BEGIN
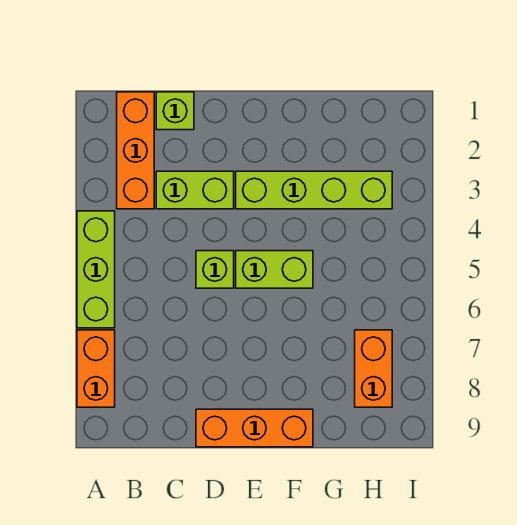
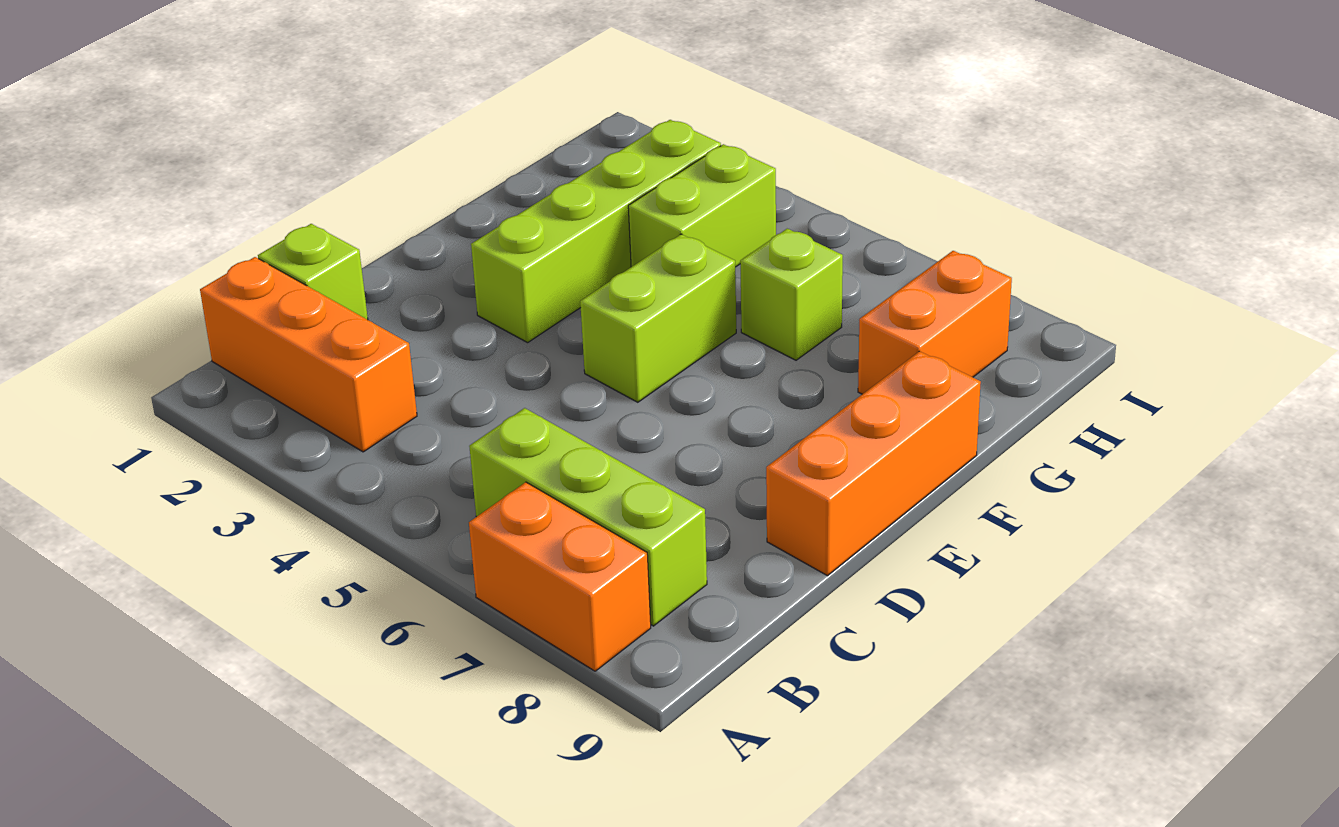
lime brick A4:A6 level 1 -> lime brick B6:B8 level 1
lime brick C3:D3 level 1 -> lime brick G4:H4 level 1
lime brick D5 level 1 -> lime brick G6 level 1
orange brick H7:H8 level 1 -> orange brick G8:H8 level 1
END
§ Work item: Give back the whole of the material exactly, with the pictures removed.

§ Written solution:
lime brick A4:A6 level 1 -> lime brick B6:B8 level 1
lime brick C3:D3 level 1 -> lime brick G4:H4 level 1
lime brick D5 level 1 -> lime brick G6 level 1
orange brick H7:H8 level 1 -> orange brick G8:H8 level 1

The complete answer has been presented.